# What you should do
Copy the entries that follow, exactly and completely.

# Data listing
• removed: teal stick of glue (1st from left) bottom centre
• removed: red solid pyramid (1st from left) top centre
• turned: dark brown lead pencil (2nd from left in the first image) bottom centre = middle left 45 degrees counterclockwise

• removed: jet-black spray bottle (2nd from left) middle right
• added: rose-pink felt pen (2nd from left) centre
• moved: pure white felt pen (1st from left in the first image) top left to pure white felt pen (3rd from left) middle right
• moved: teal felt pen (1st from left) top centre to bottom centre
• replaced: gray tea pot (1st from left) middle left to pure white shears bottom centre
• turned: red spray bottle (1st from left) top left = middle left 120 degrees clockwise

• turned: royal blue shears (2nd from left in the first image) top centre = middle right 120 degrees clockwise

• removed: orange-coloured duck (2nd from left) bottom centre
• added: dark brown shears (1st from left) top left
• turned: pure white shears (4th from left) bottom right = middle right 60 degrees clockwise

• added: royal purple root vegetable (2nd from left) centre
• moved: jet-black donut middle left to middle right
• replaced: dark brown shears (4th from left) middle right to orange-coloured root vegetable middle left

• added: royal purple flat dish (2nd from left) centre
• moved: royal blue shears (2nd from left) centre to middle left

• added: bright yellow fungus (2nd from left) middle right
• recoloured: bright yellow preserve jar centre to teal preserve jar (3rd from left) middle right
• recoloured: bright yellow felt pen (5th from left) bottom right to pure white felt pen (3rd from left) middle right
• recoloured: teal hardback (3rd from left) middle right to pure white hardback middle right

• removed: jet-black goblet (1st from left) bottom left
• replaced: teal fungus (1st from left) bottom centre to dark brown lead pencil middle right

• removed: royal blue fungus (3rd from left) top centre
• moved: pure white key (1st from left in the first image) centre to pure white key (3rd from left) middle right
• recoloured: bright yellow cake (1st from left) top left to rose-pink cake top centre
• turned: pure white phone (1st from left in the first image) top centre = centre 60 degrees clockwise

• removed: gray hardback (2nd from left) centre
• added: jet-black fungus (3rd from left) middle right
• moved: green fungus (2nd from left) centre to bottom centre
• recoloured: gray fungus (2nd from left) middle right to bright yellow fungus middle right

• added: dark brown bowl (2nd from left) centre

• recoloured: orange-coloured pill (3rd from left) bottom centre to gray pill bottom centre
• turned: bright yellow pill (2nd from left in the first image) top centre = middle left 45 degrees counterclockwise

# Solution below
• removed: teal stick of glue (1st from left) bottom centre
• removed: red solid pyramid (1st from left) top centre
• turned: dark brown lead pencil (2nd from left in the first image) bottom centre = middle left 45 degrees counterclockwise

• removed: jet-black spray bottle (2nd from left) middle right
• added: rose-pink felt pen (2nd from left) centre
• moved: pure white felt pen (1st from left in the first image) top left to pure white felt pen (3rd from left) middle right
• moved: teal felt pen (1st from left) top centre to bottom centre
• replaced: gray tea pot (1st from left) middle left to pure white shears bottom centre
• turned: red spray bottle (1st from left) top left = middle left 120 degrees clockwise

• turned: royal blue shears (2nd from left in the first image) top centre = middle right 120 degrees clockwise

• removed: orange-coloured duck (2nd from left) bottom centre
• added: dark brown shears (1st from left) top left
• turned: pure white shears (4th from left) bottom right = middle right 60 degrees clockwise

• added: royal purple root vegetable (2nd from left) centre
• moved: jet-black donut middle left to middle right
• replaced: dark brown shears (4th from left) middle right to orange-coloured root vegetable middle left

• added: royal purple flat dish (2nd from left) centre
• moved: royal blue shears (2nd from left) centre to middle left

• added: bright yellow fungus (2nd from left) middle right
• recoloured: bright yellow preserve jar centre to teal preserve jar (3rd from left) middle right
• recoloured: bright yellow felt pen (5th from left) bottom right to pure white felt pen (3rd from left) middle right
• recoloured: teal hardback (3rd from left) middle right to pure white hardback middle right

• removed: jet-black goblet (1st from left) bottom left
• replaced: teal fungus (1st from left) bottom centre to dark brown lead pencil middle right

• removed: royal blue fungus (3rd from left) top centre
• moved: pure white key (1st from left in the first image) centre to pure white key (3rd from left) middle right
• recoloured: bright yellow cake (1st from left) top left to rose-pink cake top centre
• turned: pure white phone (1st from left in the first image) top centre = centre 60 degrees clockwise

• removed: gray hardback (2nd from left) centre
• added: jet-black fungus (3rd from left) middle right
• moved: green fungus (2nd from left) centre to bottom centre
• recoloured: gray fungus (2nd from left) middle right to bright yellow fungus middle right

• added: dark brown bowl (2nd from left) centre

• recoloured: orange-coloured pill (3rd from left) bottom centre to gray pill bottom centre
• turned: bright yellow pill (2nd from left in the first image) top centre = middle left 45 degrees counterclockwise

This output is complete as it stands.